(Beginning of Records provided)
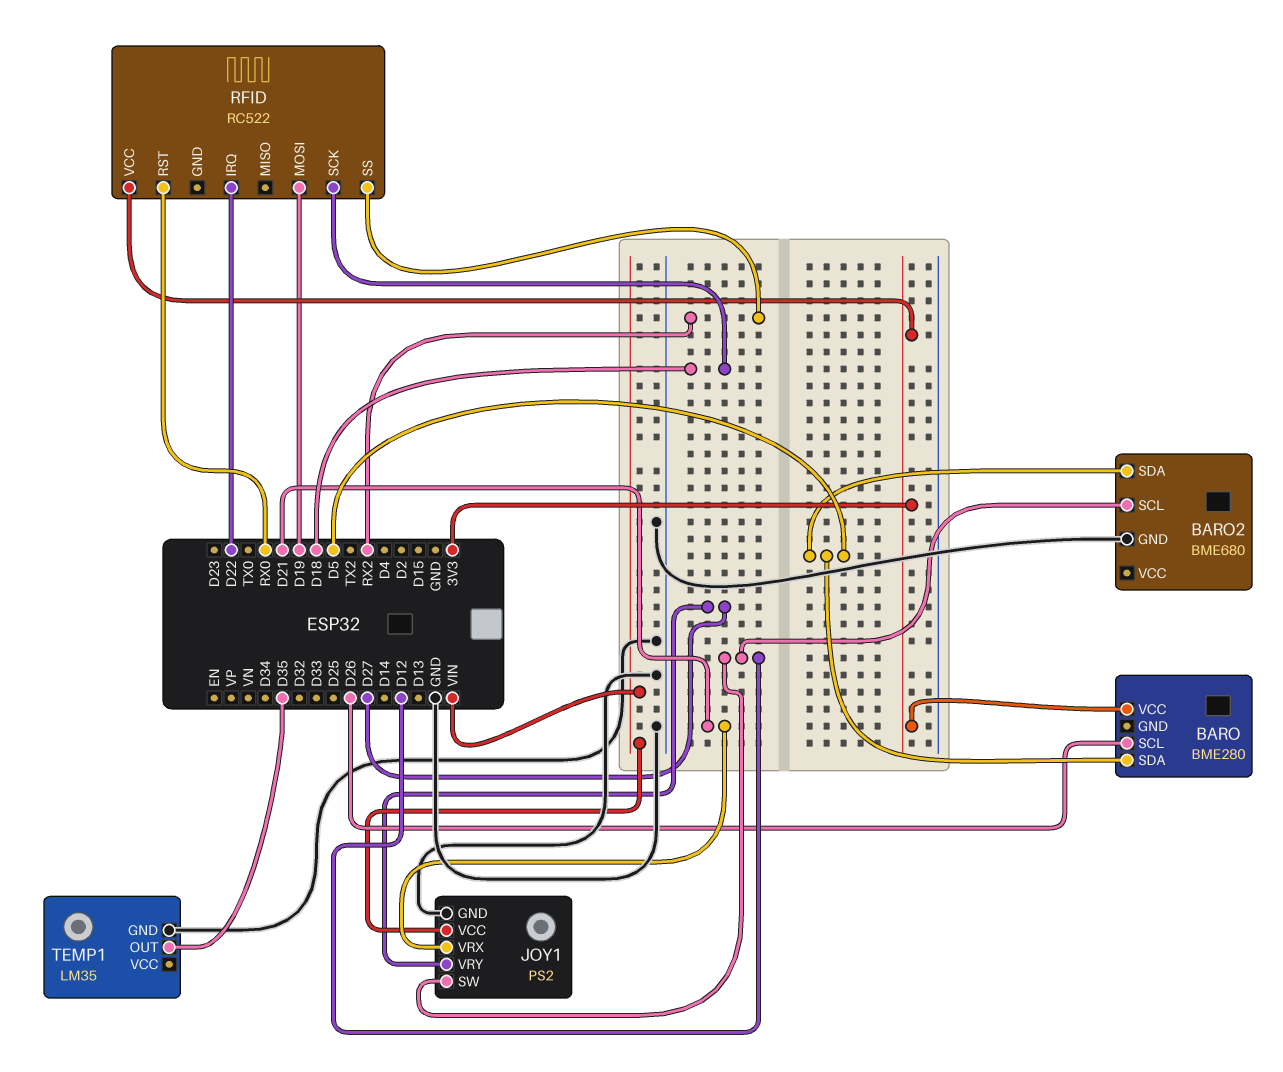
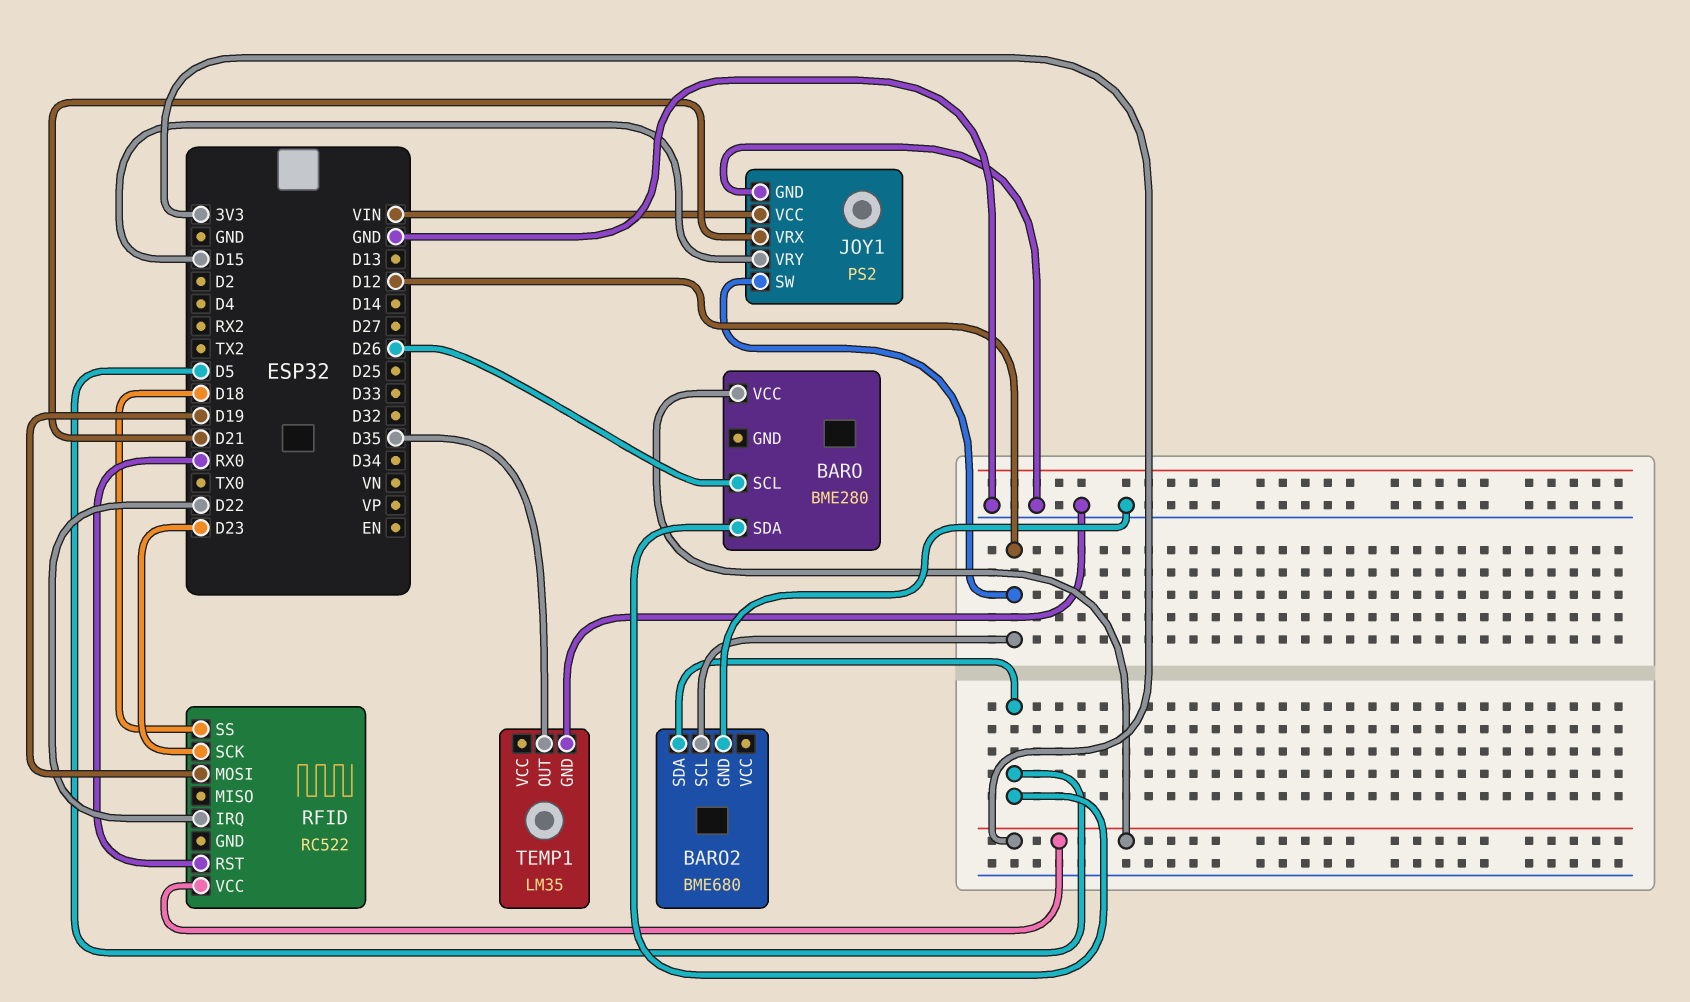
JOY1 pin VRY: D27 -> D15
RFID pin SCK: D18 -> D23
RFID pin SS: RX2 -> D18

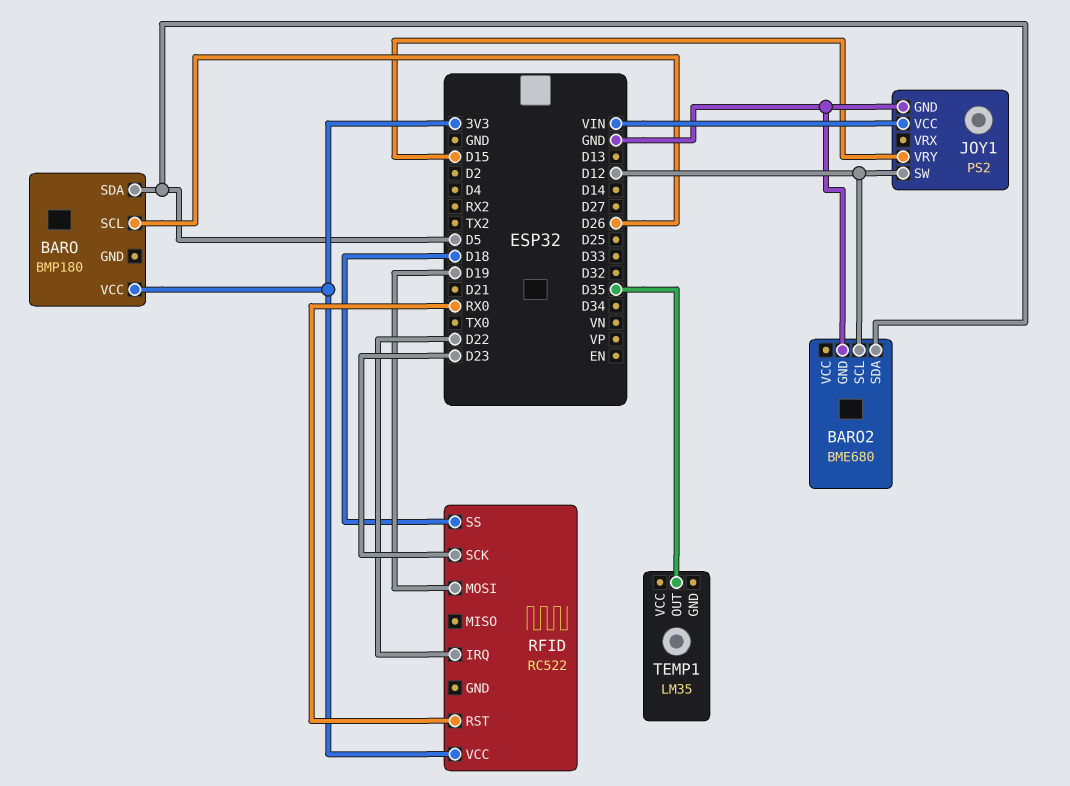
BARO: BME280 -> BMP180
JOY1 pin VRX: D21 -> none
TEMP1 pin GND: GND -> none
(End of Records provided)
## Aim of the task
A faithful copy of all the data above is required, printed exactly and with no pictures.

## Written response
JOY1 pin VRY: D27 -> D15
RFID pin SCK: D18 -> D23
RFID pin SS: RX2 -> D18

BARO: BME280 -> BMP180
JOY1 pin VRX: D21 -> none
TEMP1 pin GND: GND -> none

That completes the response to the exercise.